== Listed records ==

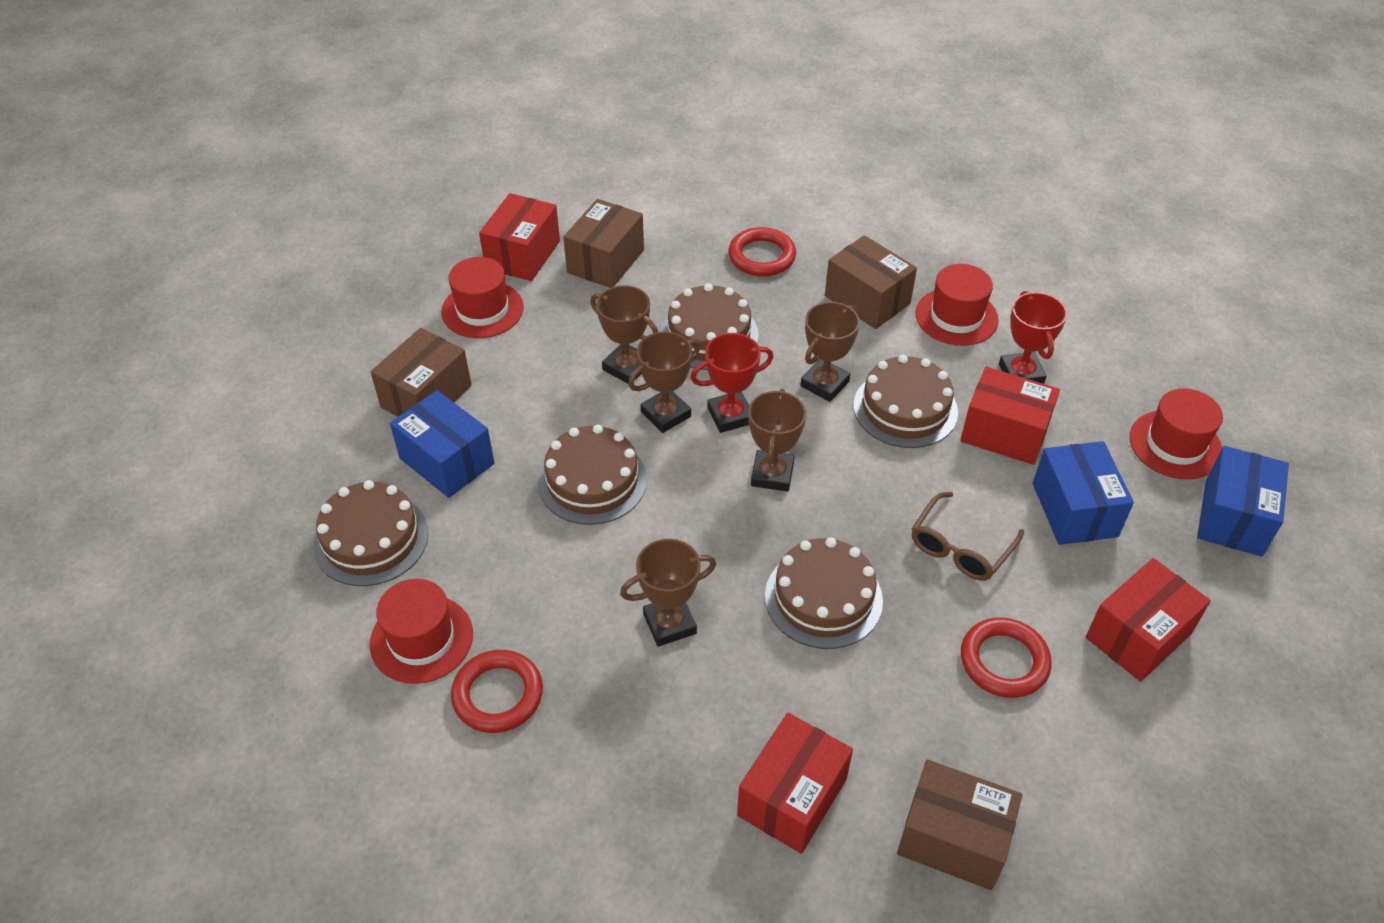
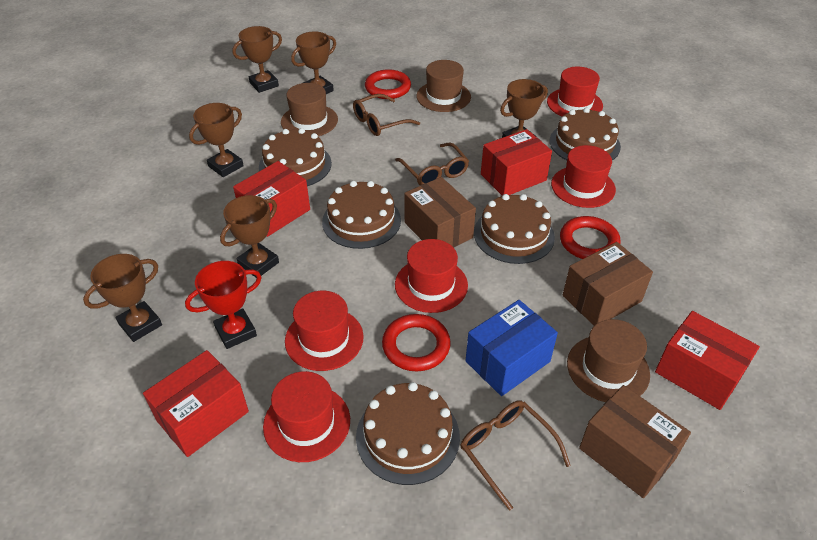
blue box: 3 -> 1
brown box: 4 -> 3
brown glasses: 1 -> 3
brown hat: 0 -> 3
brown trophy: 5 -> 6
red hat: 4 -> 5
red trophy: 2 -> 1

===

In the copy, omit the pictures and reproduce every entry exactly.

Exercise response:
blue box: 3 -> 1
brown box: 4 -> 3
brown glasses: 1 -> 3
brown hat: 0 -> 3
brown trophy: 5 -> 6
red hat: 4 -> 5
red trophy: 2 -> 1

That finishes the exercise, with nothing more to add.